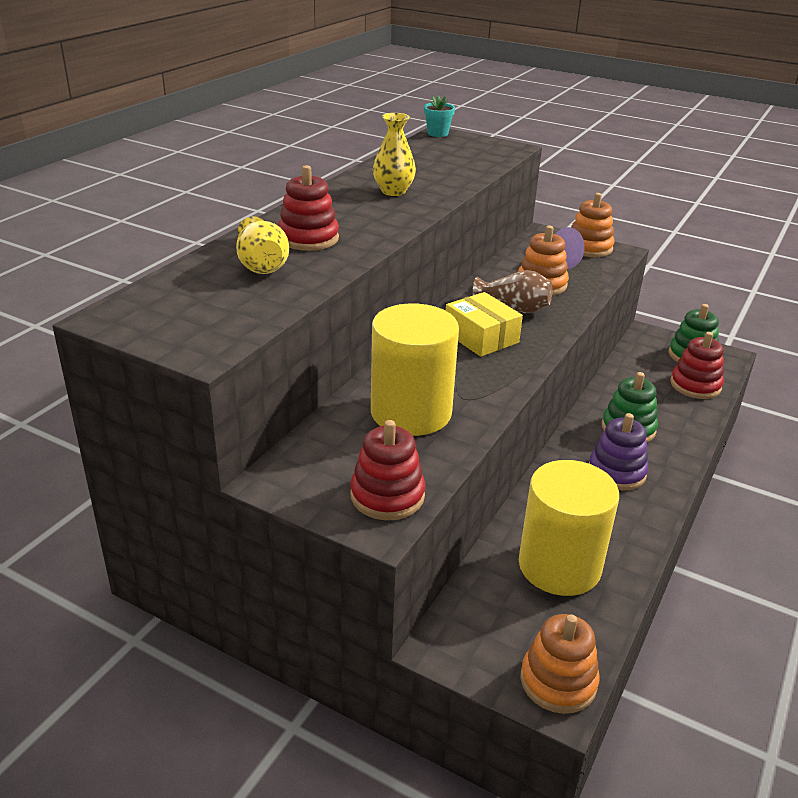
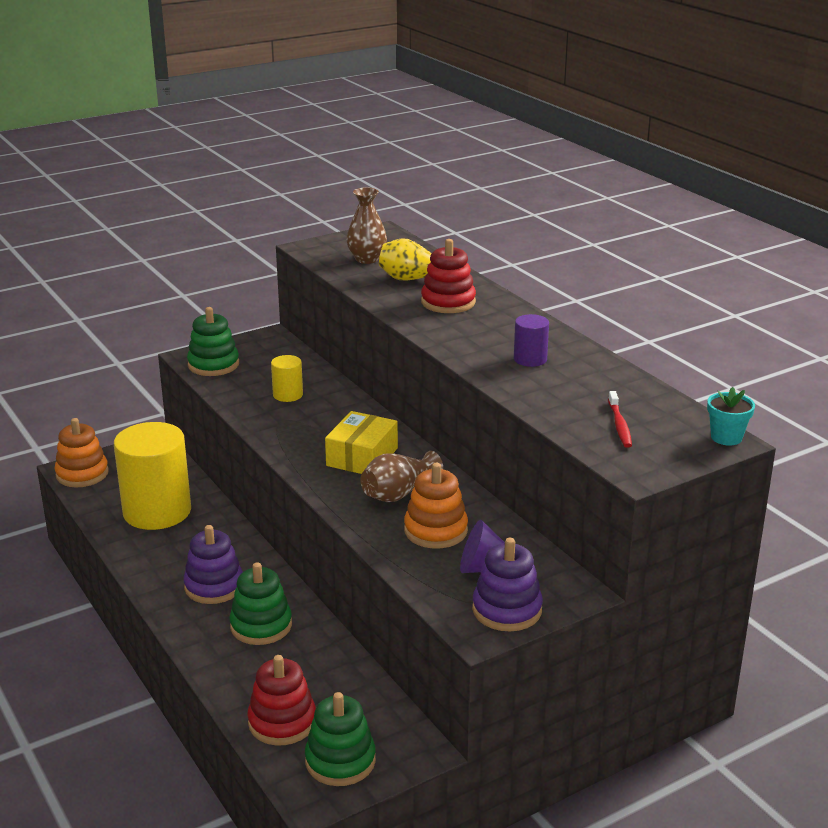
camera: 120 degrees right, 5 degrees down
(219, 303) = (367, 259): none -> brown vase
(387, 496) = (213, 365): red stacking toy -> green stacking toy
(393, 191) = (530, 359): yellow vase -> purple cylinder
(411, 412) = (288, 395): yellow cylinder -> yellow cylinder, size x0.45
(460, 157) = (619, 425): none -> red toothbrush
(481, 337) = (362, 457): yellow box -> yellow box turned 60 degrees counterclockwise
(589, 248) = (507, 610): orange stacking toy -> purple stacking toy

┄┄┄┄┄┄┄┄┄┄┄┄┄┄┄┄┄┄┄┄

__What needs to be done__. A faithful copy of the data above is wanted, with every image left out.

__Exercise result__.
camera: 120 degrees right, 5 degrees down
(219, 303) = (367, 259): none -> brown vase
(387, 496) = (213, 365): red stacking toy -> green stacking toy
(393, 191) = (530, 359): yellow vase -> purple cylinder
(411, 412) = (288, 395): yellow cylinder -> yellow cylinder, size x0.45
(460, 157) = (619, 425): none -> red toothbrush
(481, 337) = (362, 457): yellow box -> yellow box turned 60 degrees counterclockwise
(589, 248) = (507, 610): orange stacking toy -> purple stacking toy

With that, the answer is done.